Work instructions:
Type out the data exactly as given. Skip any image.

Records to process:
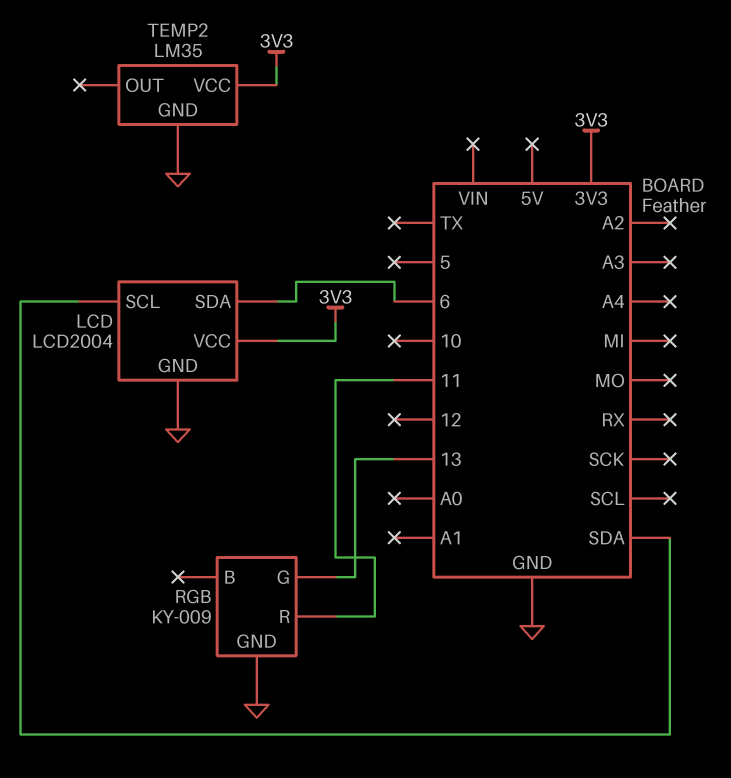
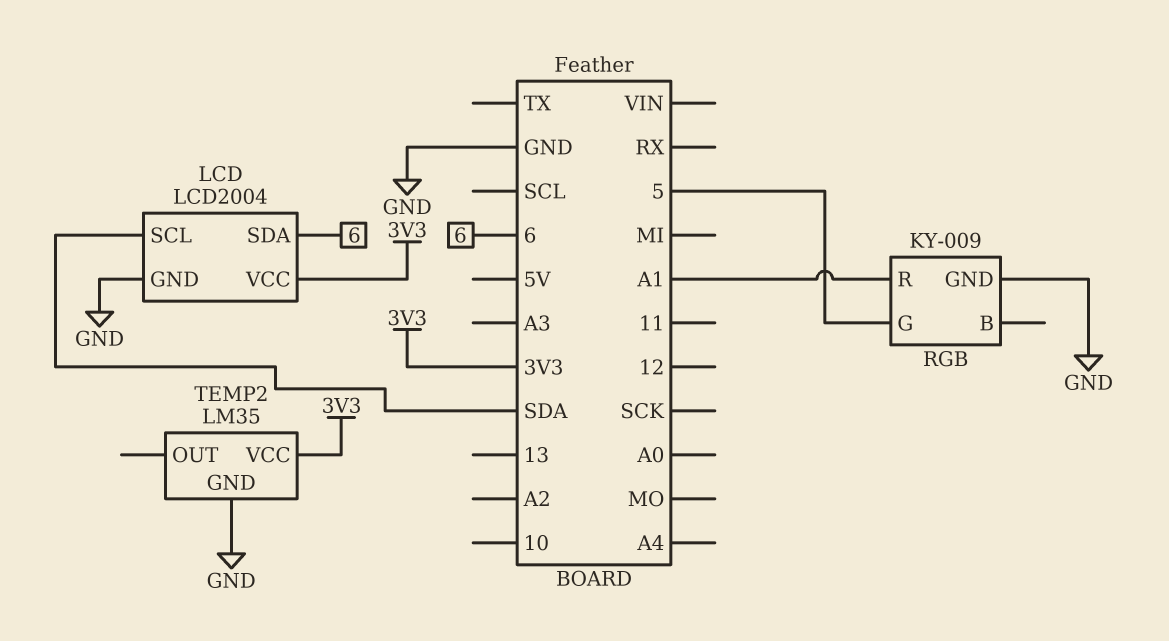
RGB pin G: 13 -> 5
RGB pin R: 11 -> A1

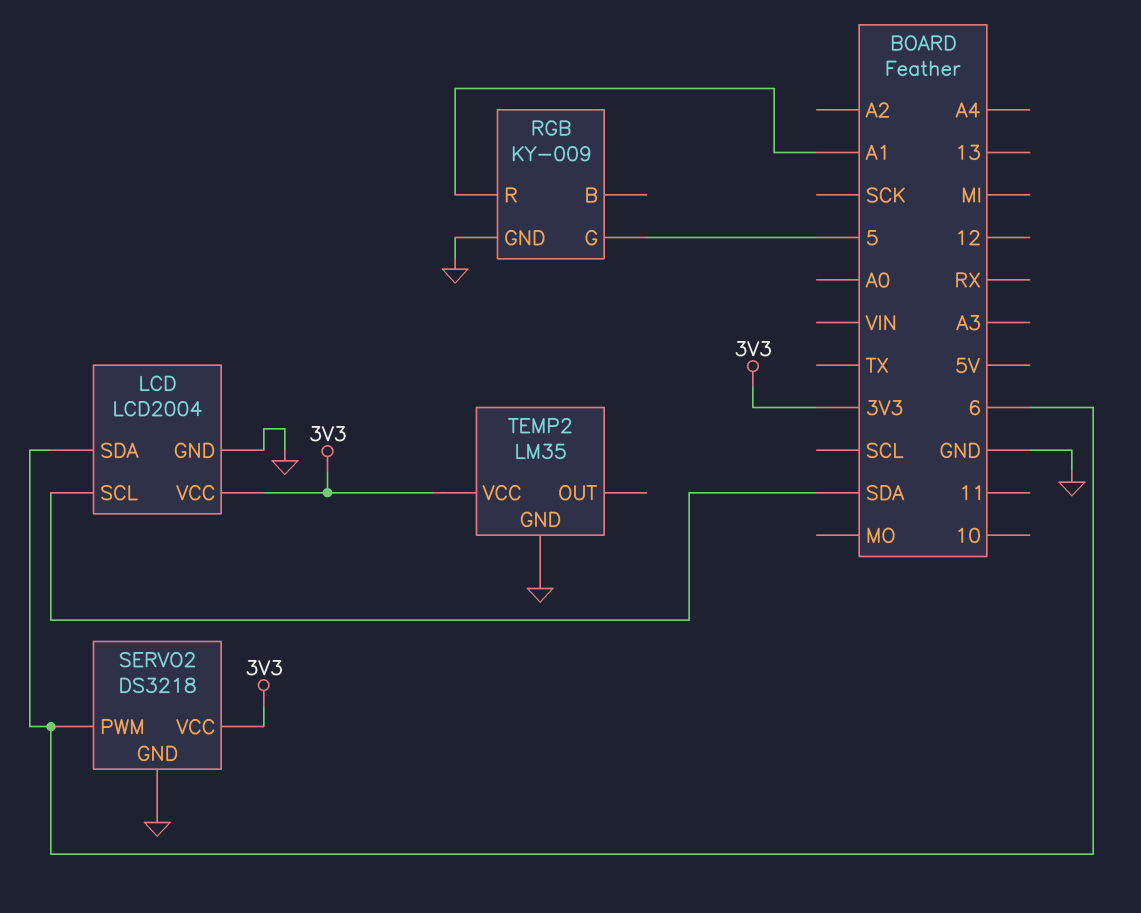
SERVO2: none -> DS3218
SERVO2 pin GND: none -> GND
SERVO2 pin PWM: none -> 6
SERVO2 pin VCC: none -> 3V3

Answer area:
RGB pin G: 13 -> 5
RGB pin R: 11 -> A1

SERVO2: none -> DS3218
SERVO2 pin GND: none -> GND
SERVO2 pin PWM: none -> 6
SERVO2 pin VCC: none -> 3V3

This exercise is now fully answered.